(Spatial object tracking data)
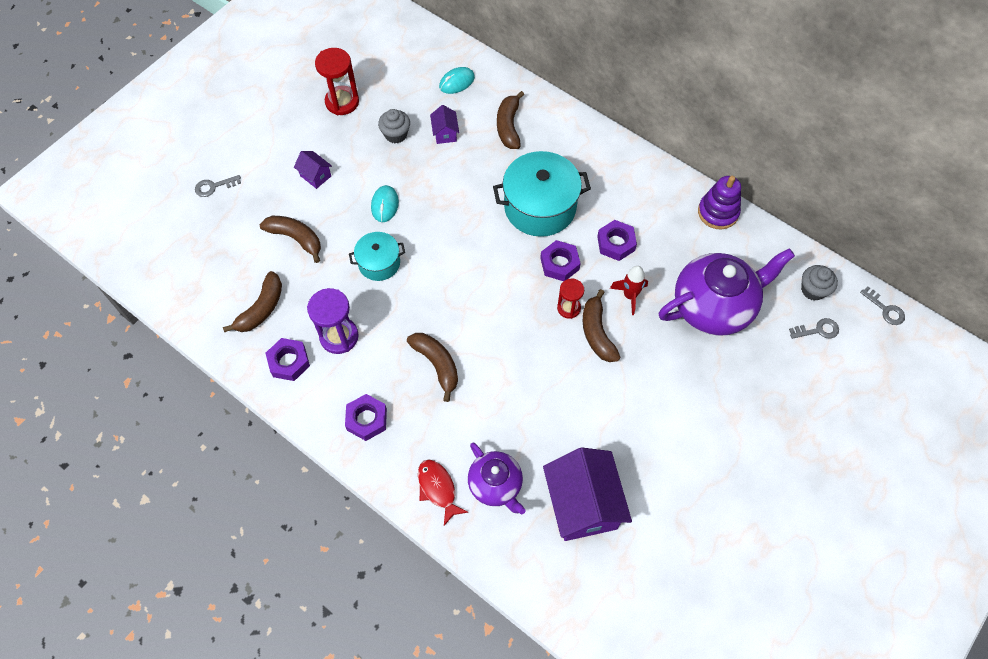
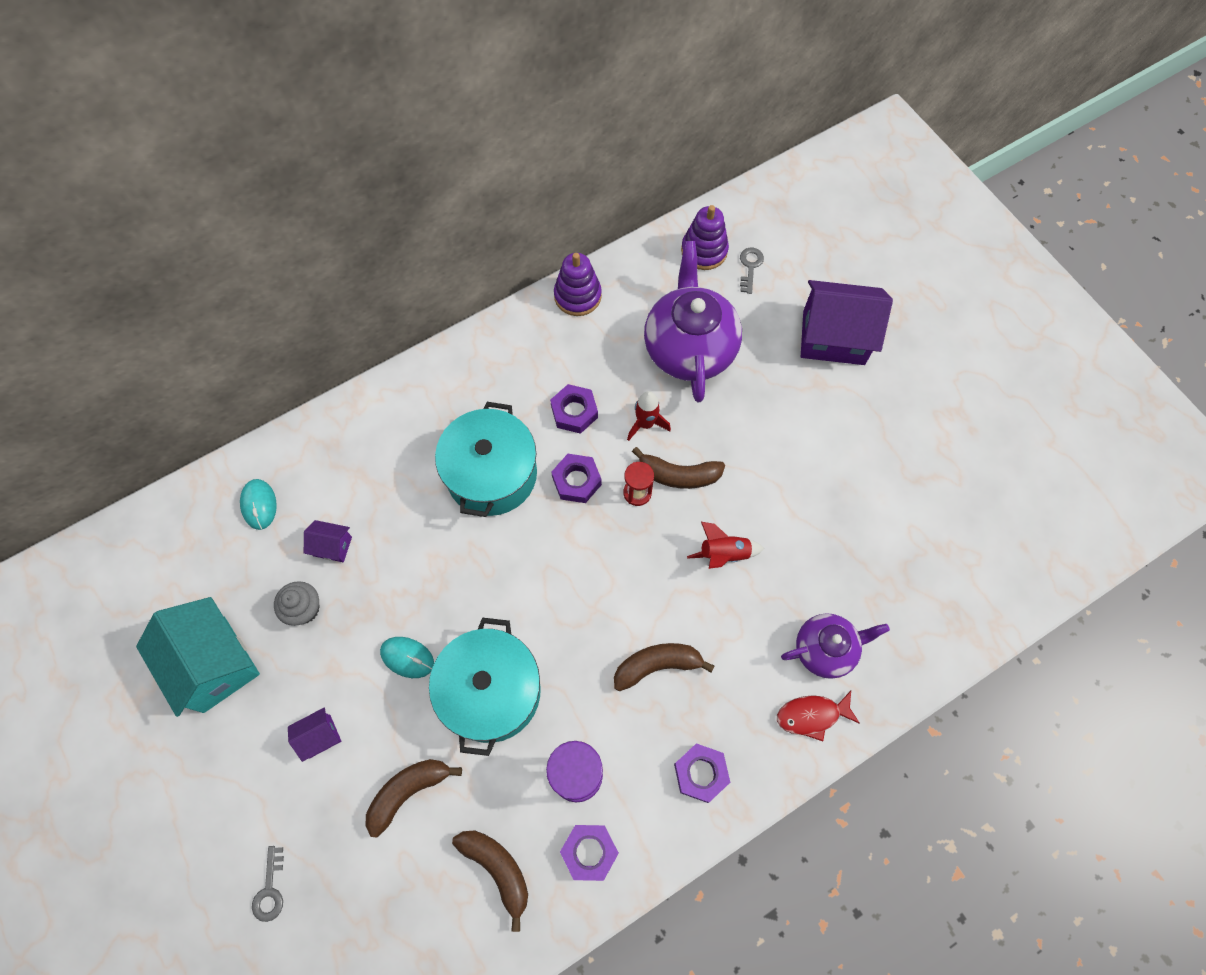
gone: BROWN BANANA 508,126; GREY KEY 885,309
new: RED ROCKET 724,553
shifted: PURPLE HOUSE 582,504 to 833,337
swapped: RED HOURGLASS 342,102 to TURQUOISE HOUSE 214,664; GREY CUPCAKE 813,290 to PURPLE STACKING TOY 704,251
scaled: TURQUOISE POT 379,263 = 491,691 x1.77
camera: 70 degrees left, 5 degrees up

__What is needed__
Your answer must be an exact transcription of every entry, minus the pictures.

__Reply__
gone: BROWN BANANA 508,126; GREY KEY 885,309
new: RED ROCKET 724,553
shifted: PURPLE HOUSE 582,504 to 833,337
swapped: RED HOURGLASS 342,102 to TURQUOISE HOUSE 214,664; GREY CUPCAKE 813,290 to PURPLE STACKING TOY 704,251
scaled: TURQUOISE POT 379,263 = 491,691 x1.77
camera: 70 degrees left, 5 degrees up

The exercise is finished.